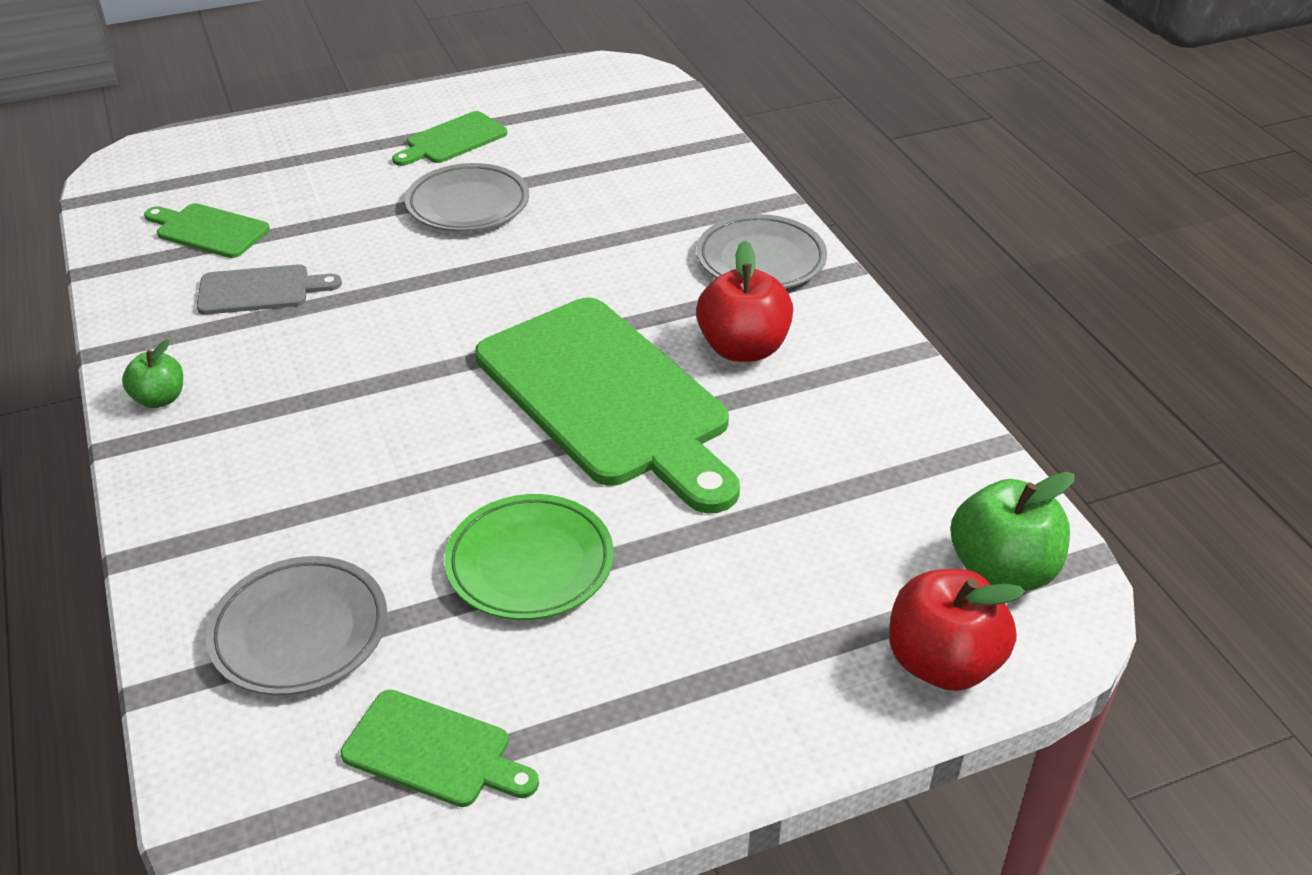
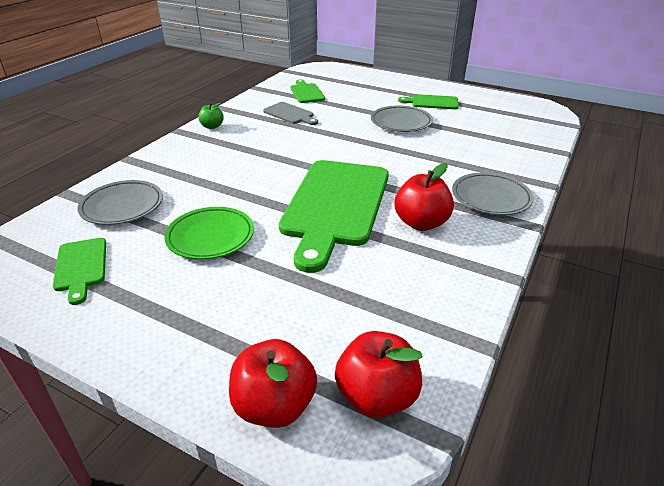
camera: 50 degrees right, 5 degrees down
(1002, 570) = (376, 397): green apple -> red apple

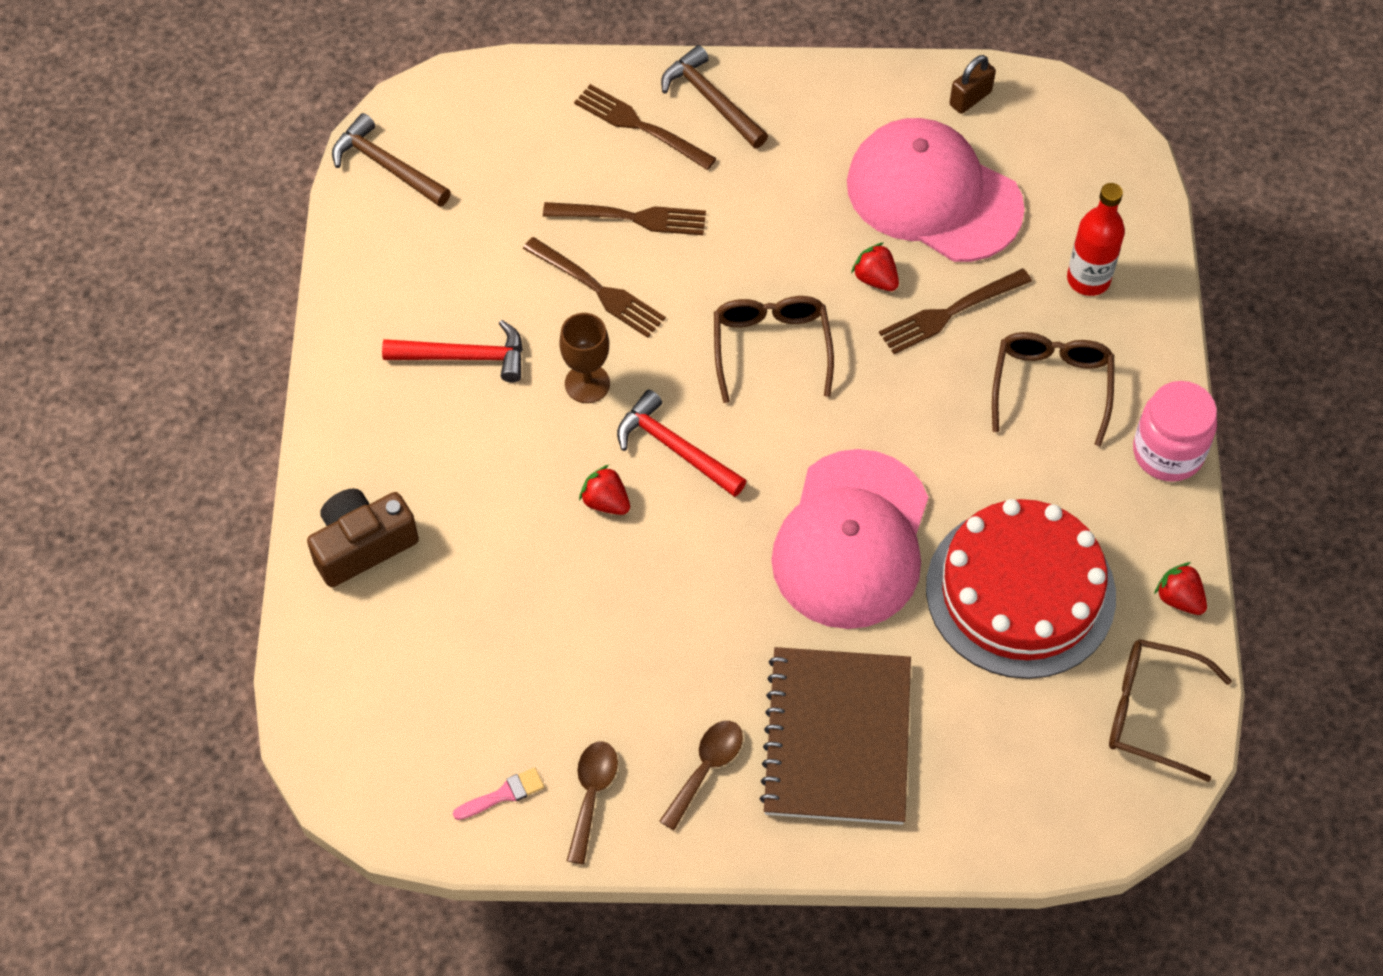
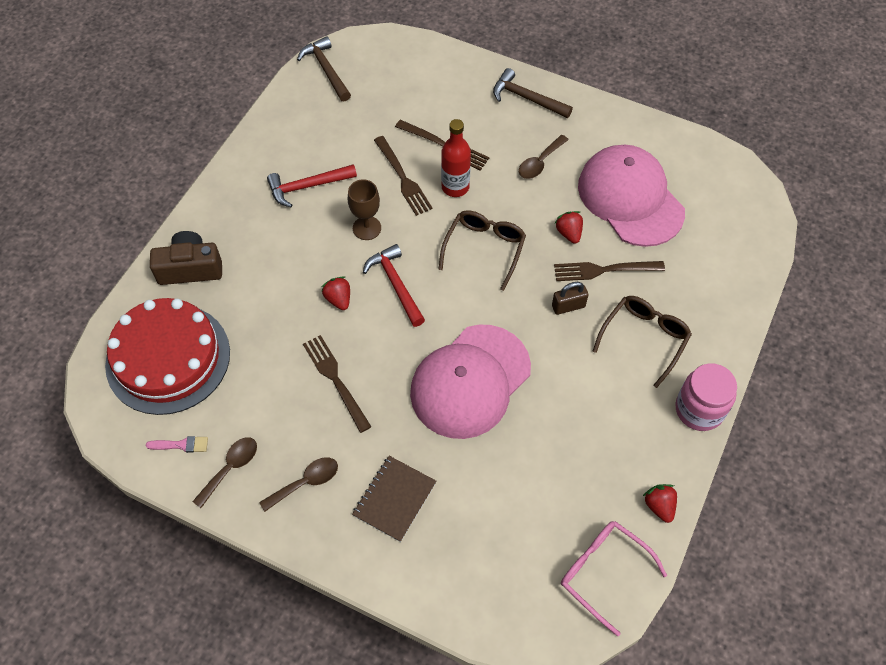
camera: 25 degrees right, 0 degrees up
(464, 356) = (307, 187): red hammer -> red hammer turned 135 degrees clockwise
(639, 126) = (478, 98): brown fork -> brown fork (335, 379)
(711, 100) = (527, 98): brown hammer -> brown hammer turned 45 degrees counterclockwise
(781, 191) = (539, 163): none -> brown spoon
(837, 738) = (394, 499): brown notebook -> brown notebook, size x0.59
(970, 98) = (682, 151): brown padlock -> brown padlock (568, 306)
(1020, 592) = (558, 457): red cake -> red cake (168, 358)
(1088, 279) = (702, 283): red bottle -> red bottle (455, 187)
(1151, 712) = (603, 572): brown glasses -> pink glasses

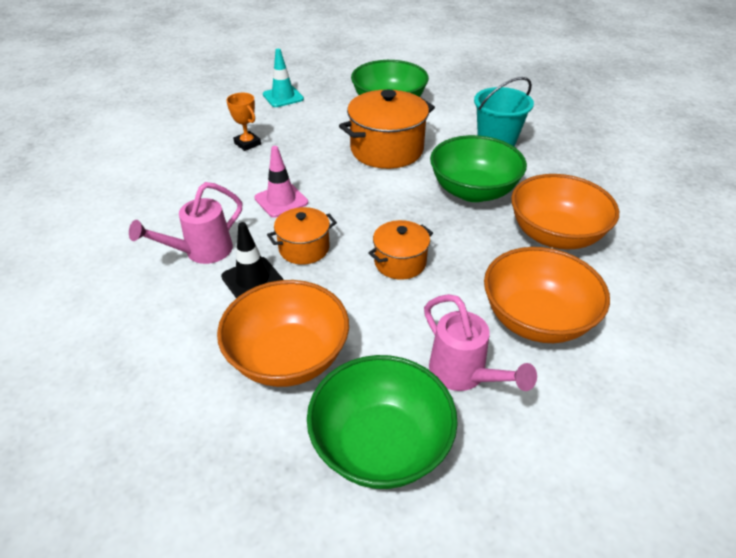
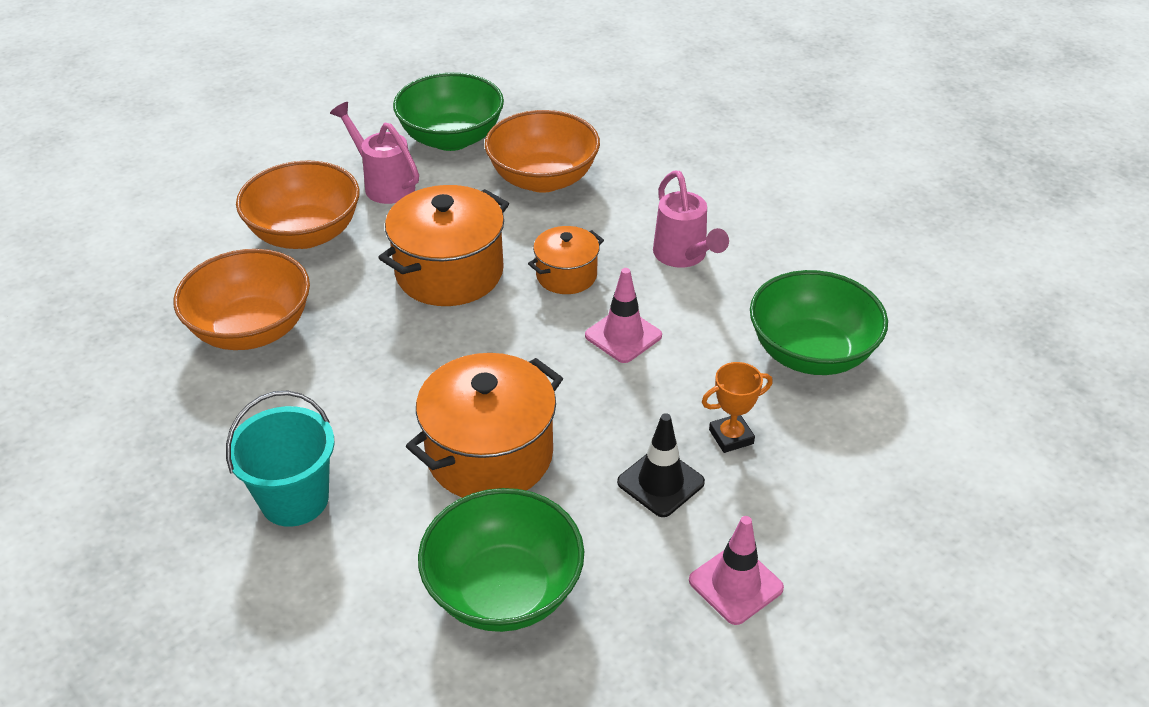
camera: 170 degrees right, 0 degrees up
(201, 252) = (684, 257): pink watering can -> pink watering can turned 120 degrees clockwise
(247, 144) = (731, 437): orange trophy -> orange trophy turned 60 degrees counterclockwise
(252, 280) = (609, 236): black traffic cone -> black traffic cone (660, 482)
(283, 97) = (735, 584): turquoise traffic cone -> pink traffic cone
(400, 262) = (449, 273): orange pot -> orange pot, size x1.77
(473, 191) = (350, 386): green bowl -> green bowl (811, 353)

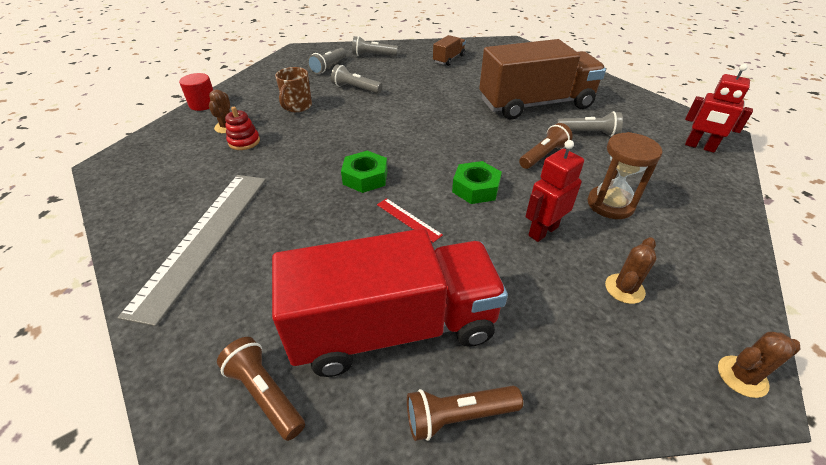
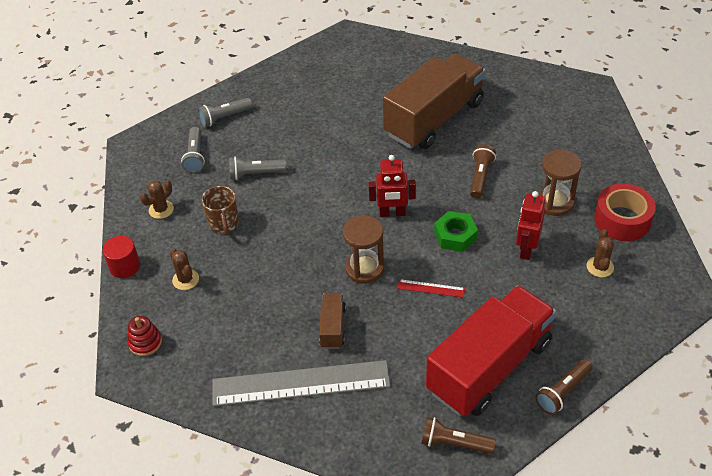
camera: 30 degrees left, 5 degrees up
(204, 238) = (300, 383): grey ruler -> grey ruler turned 75 degrees counterclockwise
(244, 142) = (222, 287): red stacking toy -> red stacking toy (145, 342)
(365, 177) = (364, 269): green nut -> brown hourglass
(448, 59) = (307, 89): brown truck -> brown truck (332, 327)
(588, 133) = (498, 135): grey flashlight -> none
(688, 253) = (622, 220): none -> red tape
(699, 147) = (585, 111): red robot -> red robot (392, 213)
(742, 376) = (683, 289): brown cactus -> brown cactus (161, 209)

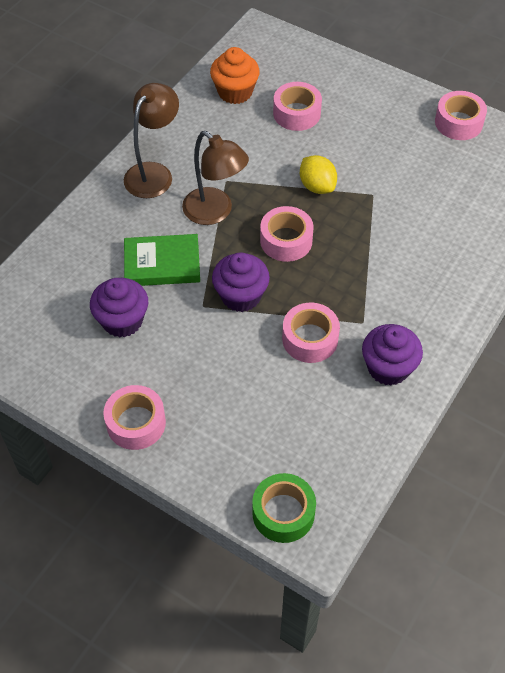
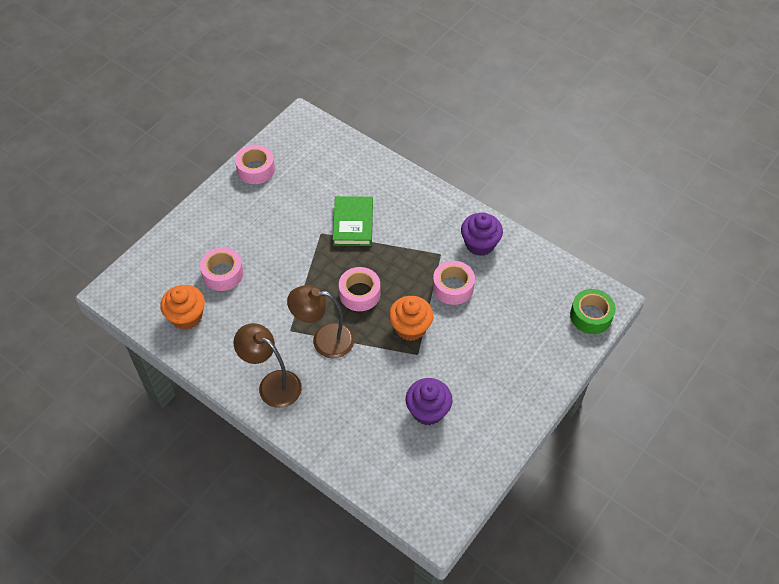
camera: 85 degrees left, 0 degrees up
(136, 423) = (521, 403): pink tape -> none
(162, 264) = (373, 380): green book -> green book (353, 223)
(215, 212) = (324, 340): brown lamp -> brown lamp turned 135 degrees counterclockwise
(241, 296) = (410, 328): purple cupcake -> orange cupcake
(317, 186) = (307, 268): yellow lemon -> none

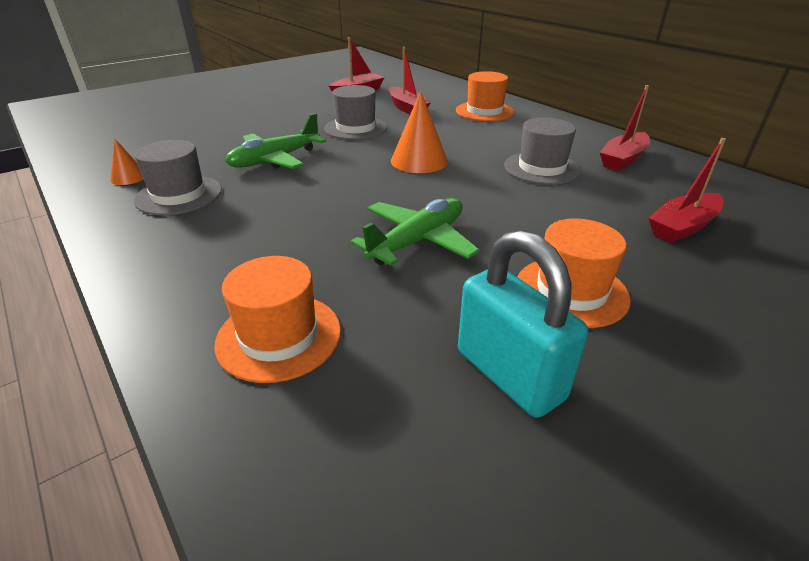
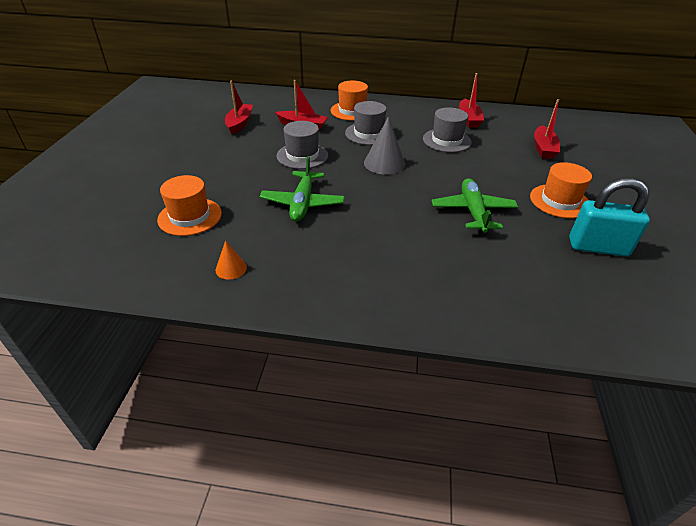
camera: 45 degrees left, 5 degrees up
(179, 195) = (299, 259): grey hat -> grey hat (368, 134)
(279, 336) = (511, 290): orange hat -> orange hat (190, 216)
(419, 161) = (384, 163): orange cone -> grey cone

--------------------------------

» **What is required**: All lines from the one holding "camera: 30 degrees left, 5 degrees up" to the end of the listing above need to be duplicated exactly. None of the pictures should be included.

» **Problem solution**:
camera: 30 degrees left, 5 degrees up
(204, 238) = (300, 383): grey ruler -> grey ruler turned 75 degrees counterclockwise
(244, 142) = (222, 287): red stacking toy -> red stacking toy (145, 342)
(365, 177) = (364, 269): green nut -> brown hourglass
(448, 59) = (307, 89): brown truck -> brown truck (332, 327)
(588, 133) = (498, 135): grey flashlight -> none
(688, 253) = (622, 220): none -> red tape
(699, 147) = (585, 111): red robot -> red robot (392, 213)
(742, 376) = (683, 289): brown cactus -> brown cactus (161, 209)

camera: 85 degrees left, 0 degrees up
(136, 423) = (521, 403): pink tape -> none
(162, 264) = (373, 380): green book -> green book (353, 223)
(215, 212) = (324, 340): brown lamp -> brown lamp turned 135 degrees counterclockwise
(241, 296) = (410, 328): purple cupcake -> orange cupcake
(317, 186) = (307, 268): yellow lemon -> none

camera: 45 degrees left, 5 degrees up
(179, 195) = (299, 259): grey hat -> grey hat (368, 134)
(279, 336) = (511, 290): orange hat -> orange hat (190, 216)
(419, 161) = (384, 163): orange cone -> grey cone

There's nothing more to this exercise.